> **Data to process**
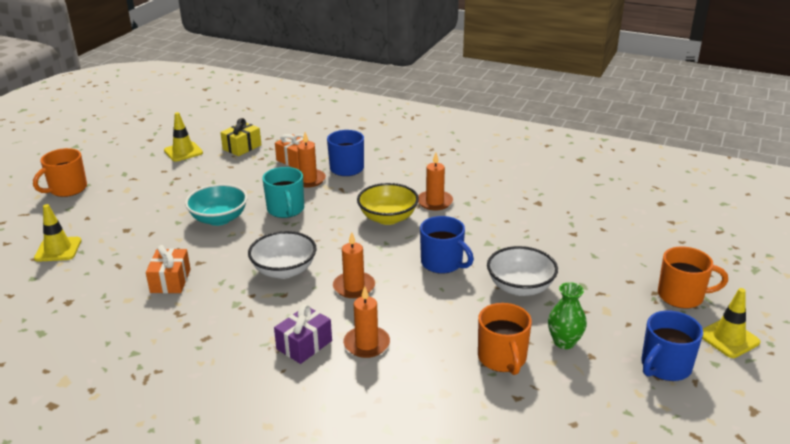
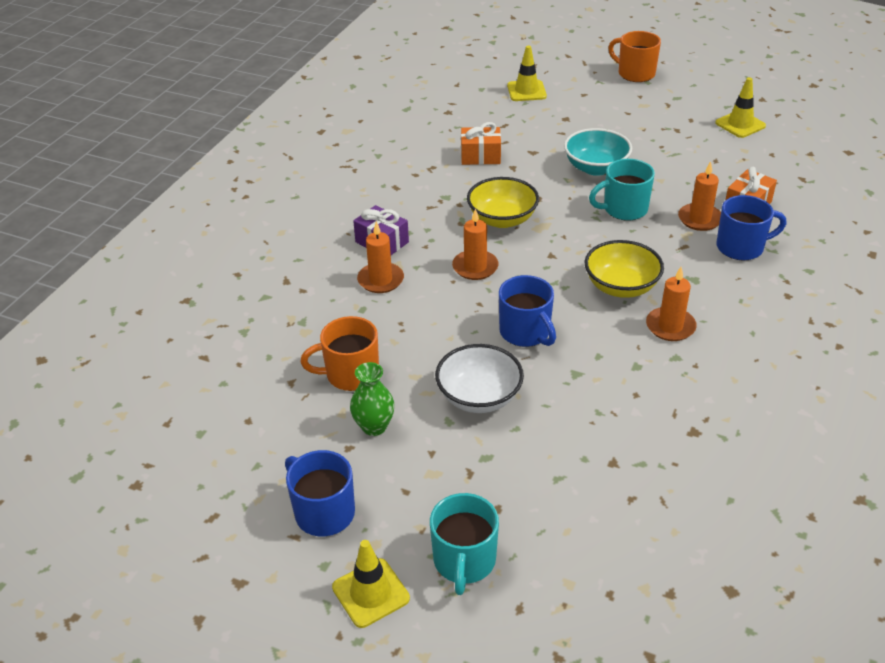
camera: 90 degrees right, 10 degrees up
(242, 147) = (768, 162): yellow gift -> none
(284, 270) = (502, 219): white bowl -> yellow bowl
(442, 263) = (525, 332): blue mug -> blue mug turned 75 degrees counterclockwise
(682, 296) = (464, 561): orange mug -> turquoise mug

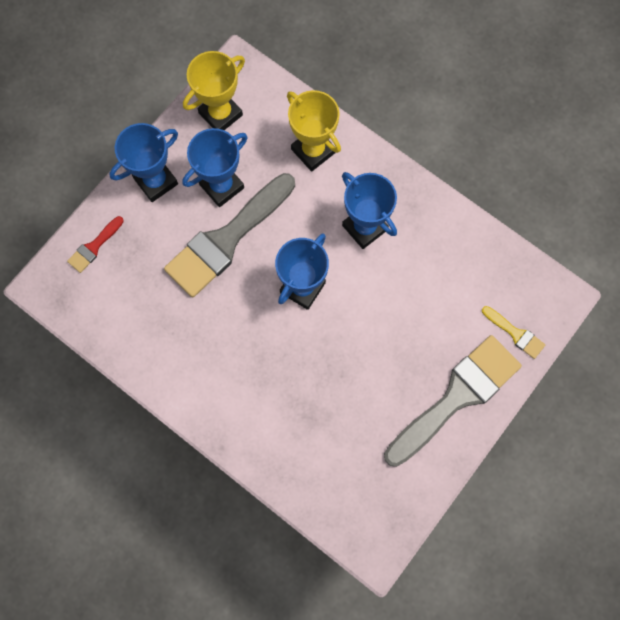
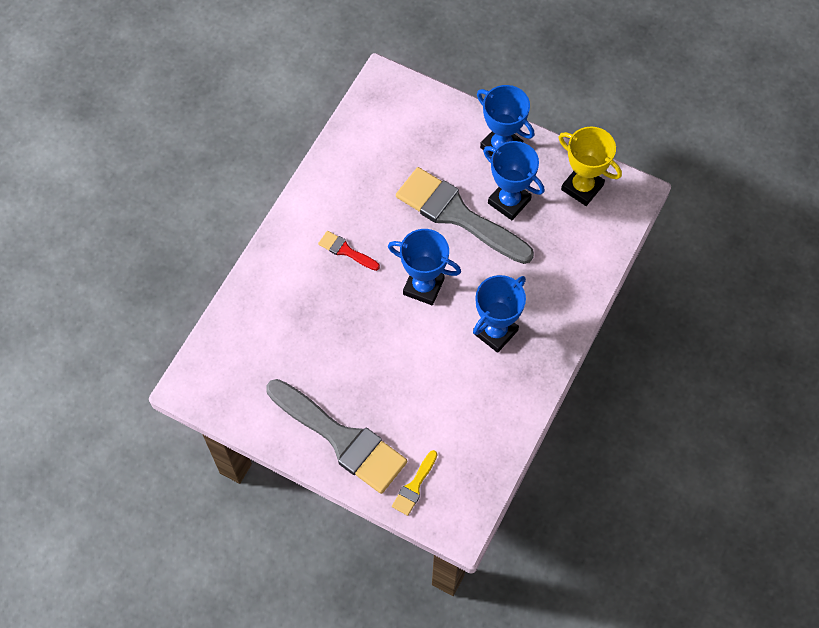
camera: 80 degrees right, 10 degrees down
(94, 247) = (427, 111): red brush -> red brush (346, 251)
(313, 151) = (564, 273): yellow trophy -> none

> **Your task**
Your task is to transcribe exactly the lines from the one with "(94, 247) = (427, 111): red" through the end of the data, both included, and nothing besides.

> **Output of the exercise**
(94, 247) = (427, 111): red brush -> red brush (346, 251)
(313, 151) = (564, 273): yellow trophy -> none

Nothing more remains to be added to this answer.